*Work to be completed*
Each record that follows should be repeated exactly, minus any images.
******
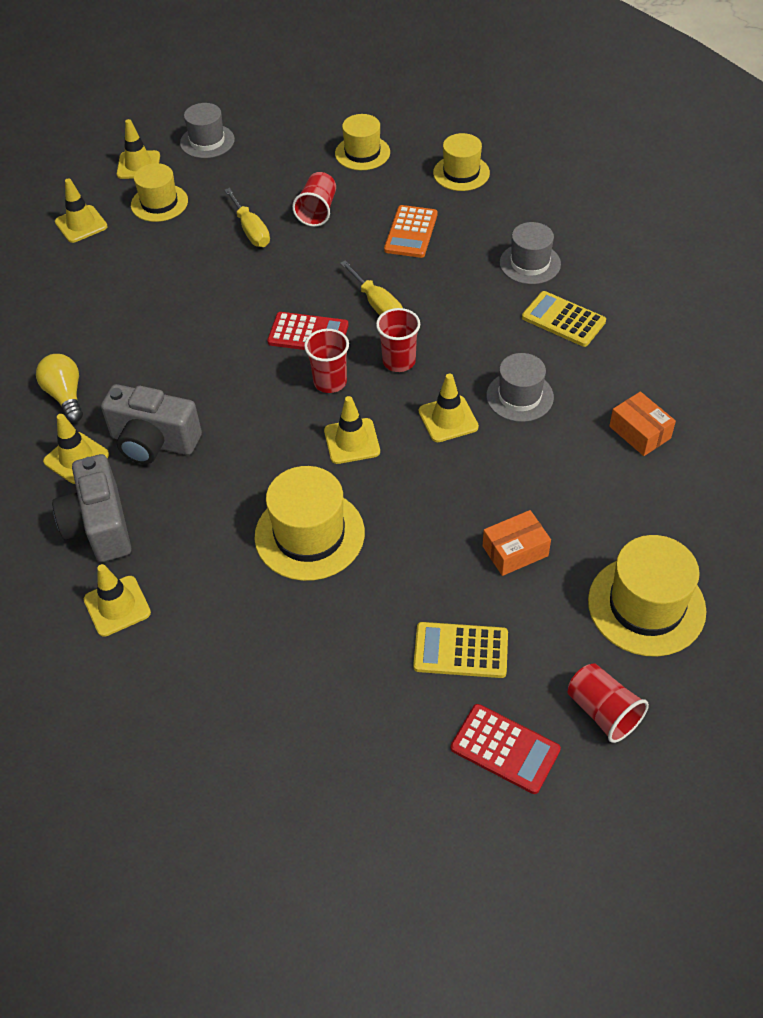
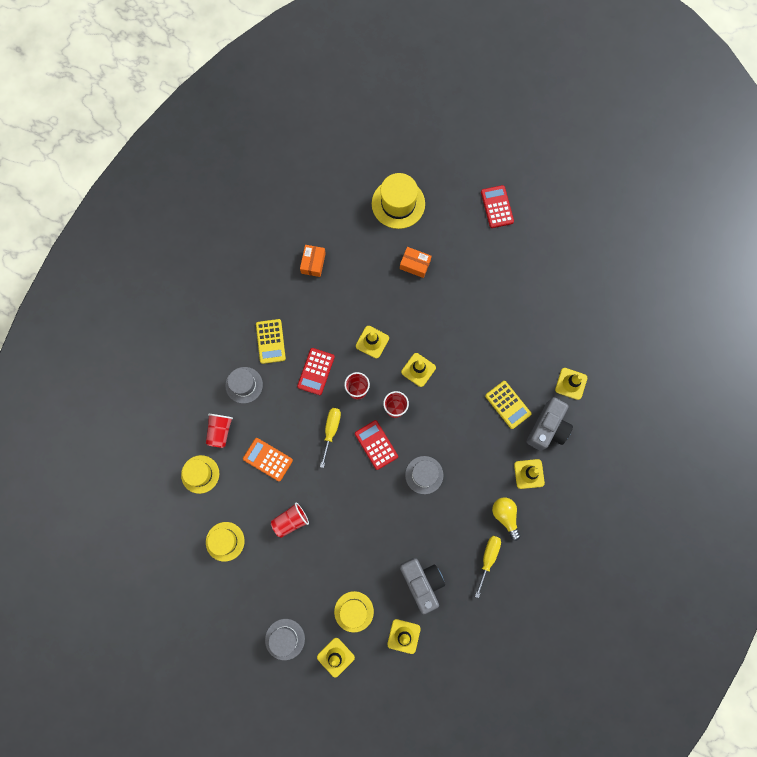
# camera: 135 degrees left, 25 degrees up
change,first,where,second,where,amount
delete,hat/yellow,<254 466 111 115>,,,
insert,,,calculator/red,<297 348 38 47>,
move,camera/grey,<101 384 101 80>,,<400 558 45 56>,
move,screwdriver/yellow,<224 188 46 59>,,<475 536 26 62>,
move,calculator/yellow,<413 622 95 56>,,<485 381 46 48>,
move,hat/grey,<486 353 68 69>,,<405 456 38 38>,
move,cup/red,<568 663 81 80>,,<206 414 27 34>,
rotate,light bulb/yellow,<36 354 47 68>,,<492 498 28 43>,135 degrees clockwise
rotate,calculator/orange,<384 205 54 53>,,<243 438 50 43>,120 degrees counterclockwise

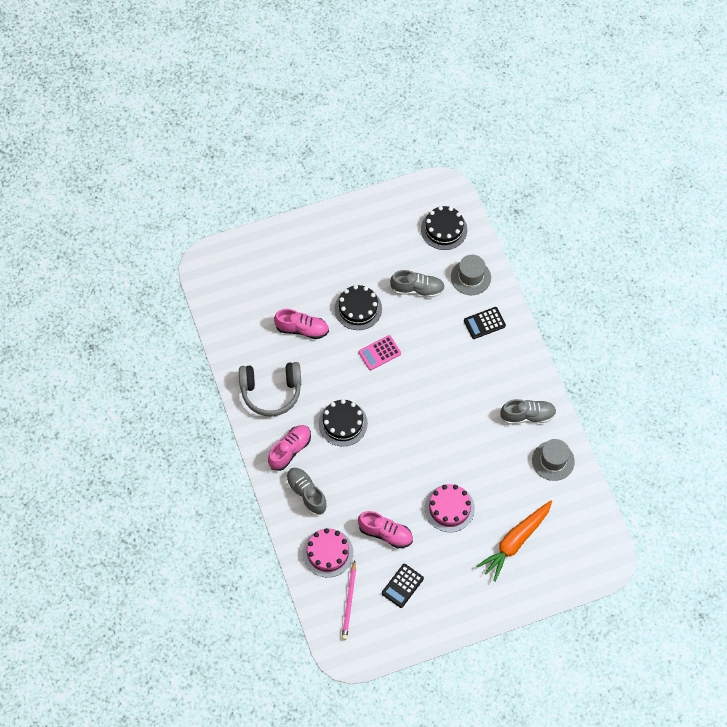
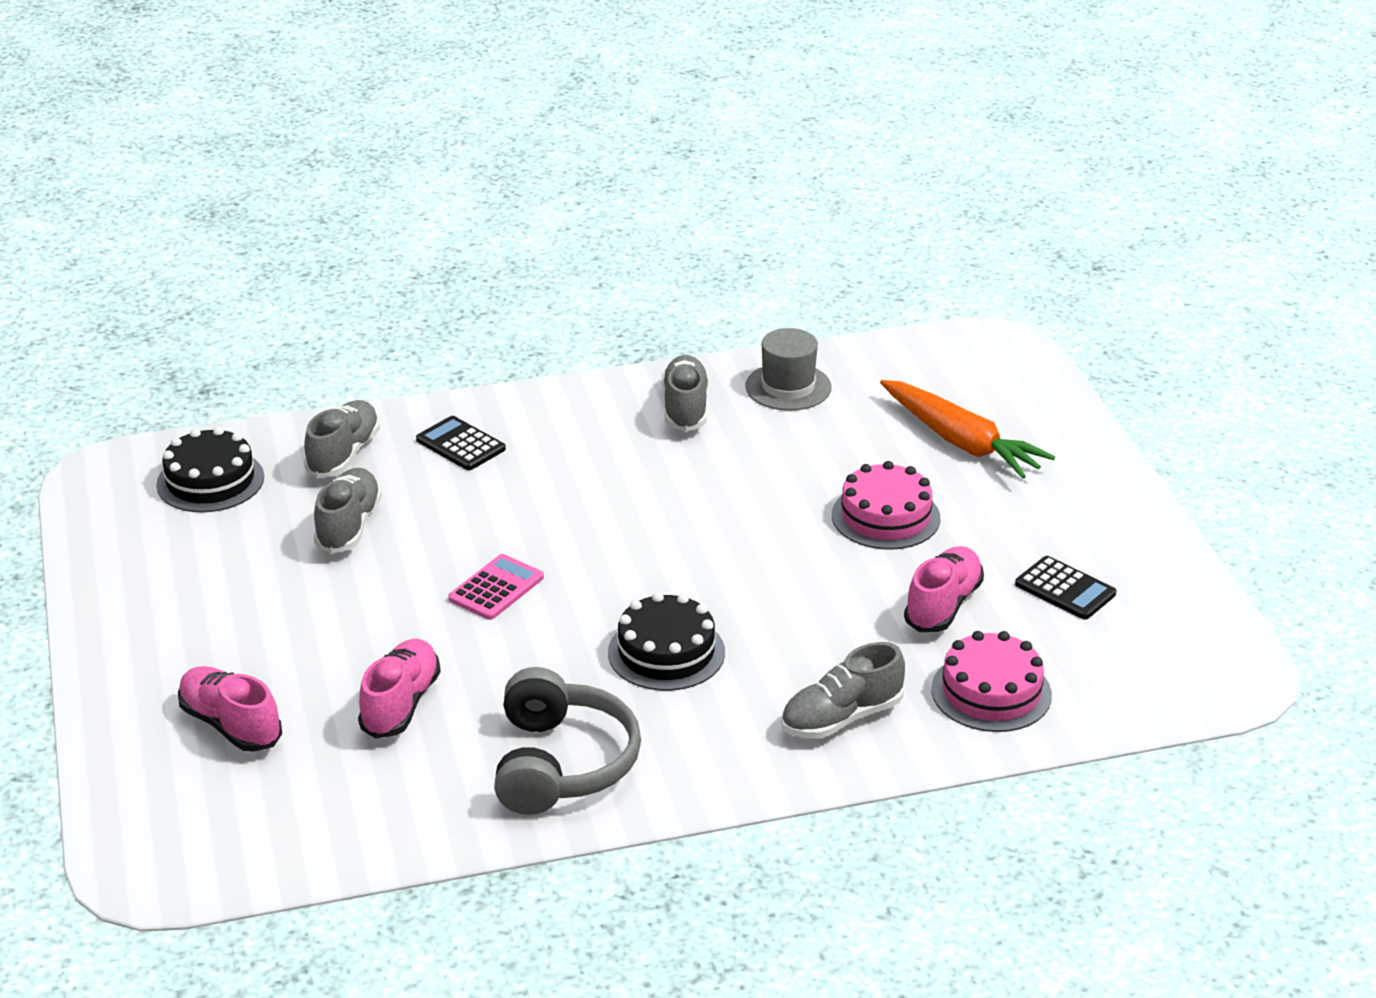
# camera: 85 degrees left, 30 degrees down
change,first,where,second,where,amount
delete,cake/black,<335 285 47 45>,,,
delete,pencil/pink,<342 560 14 80>,,,
move,shoe/pink,<268 425 43 46>,,<178 666 104 86>,
replace,hat/grey,<451 255 40 40>,shoe/grey,<304 400 76 78>,
rotate,calculator/pink,<359 335 42 35>,,<448 554 96 66>,120 degrees counterclockwise
rotate,calculator/black,<464 307 42 32>,,<416 416 90 54>,150 degrees clockwise

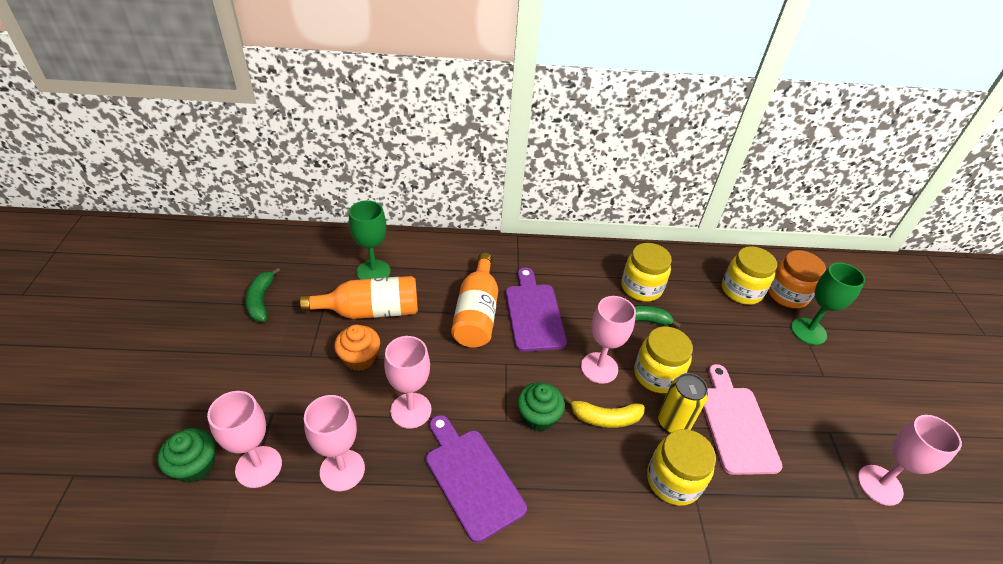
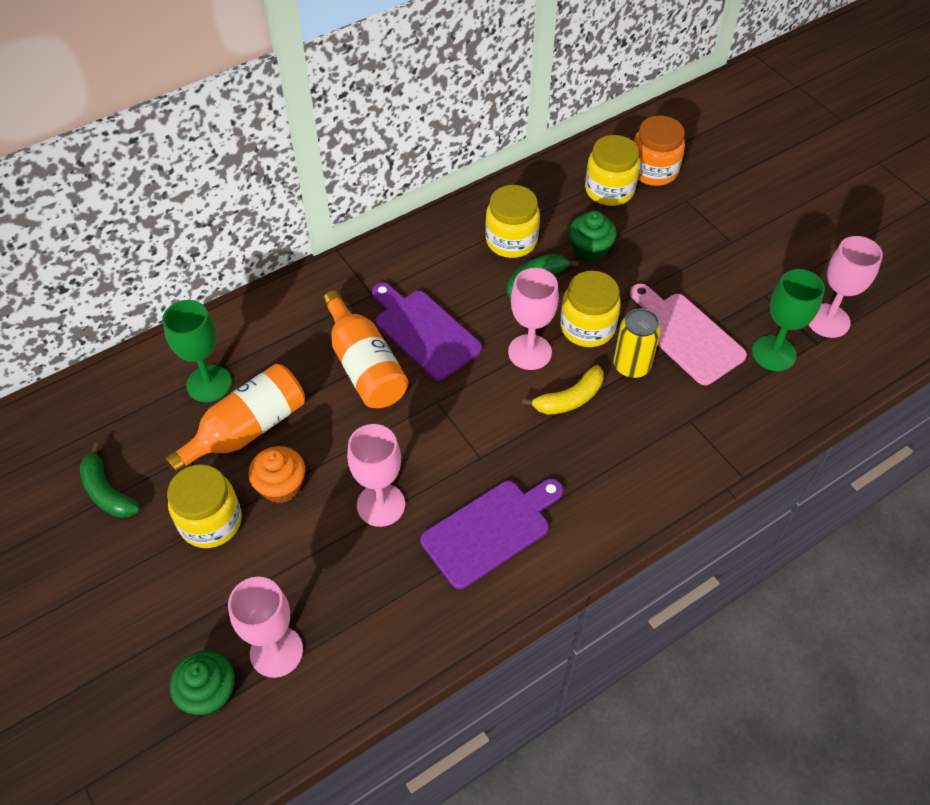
# camera: 30 degrees left, 10 degrees up
change,first,where,second,where,amount
delete,goblet/pink,<304 395 61 96>,,,
move,cupcake/green,<517 382 48 49>,,<569 211 48 51>,
move,jar/yellow,<647 429 69 77>,,<167 464 75 84>,
move,goblet/green,<791 262 74 83>,,<752 269 73 102>,
rotate,cutting board/purple,<426 415 101 128>,,<420 479 143 110>,120 degrees clockwise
******
*Result below*
# camera: 135 degrees left, 25 degrees up
change,first,where,second,where,amount
delete,hat/yellow,<254 466 111 115>,,,
insert,,,calculator/red,<297 348 38 47>,
move,camera/grey,<101 384 101 80>,,<400 558 45 56>,
move,screwdriver/yellow,<224 188 46 59>,,<475 536 26 62>,
move,calculator/yellow,<413 622 95 56>,,<485 381 46 48>,
move,hat/grey,<486 353 68 69>,,<405 456 38 38>,
move,cup/red,<568 663 81 80>,,<206 414 27 34>,
rotate,light bulb/yellow,<36 354 47 68>,,<492 498 28 43>,135 degrees clockwise
rotate,calculator/orange,<384 205 54 53>,,<243 438 50 43>,120 degrees counterclockwise

# camera: 85 degrees left, 30 degrees down
change,first,where,second,where,amount
delete,cake/black,<335 285 47 45>,,,
delete,pencil/pink,<342 560 14 80>,,,
move,shoe/pink,<268 425 43 46>,,<178 666 104 86>,
replace,hat/grey,<451 255 40 40>,shoe/grey,<304 400 76 78>,
rotate,calculator/pink,<359 335 42 35>,,<448 554 96 66>,120 degrees counterclockwise
rotate,calculator/black,<464 307 42 32>,,<416 416 90 54>,150 degrees clockwise

# camera: 30 degrees left, 10 degrees up
change,first,where,second,where,amount
delete,goblet/pink,<304 395 61 96>,,,
move,cupcake/green,<517 382 48 49>,,<569 211 48 51>,
move,jar/yellow,<647 429 69 77>,,<167 464 75 84>,
move,goblet/green,<791 262 74 83>,,<752 269 73 102>,
rotate,cutting board/purple,<426 415 101 128>,,<420 479 143 110>,120 degrees clockwise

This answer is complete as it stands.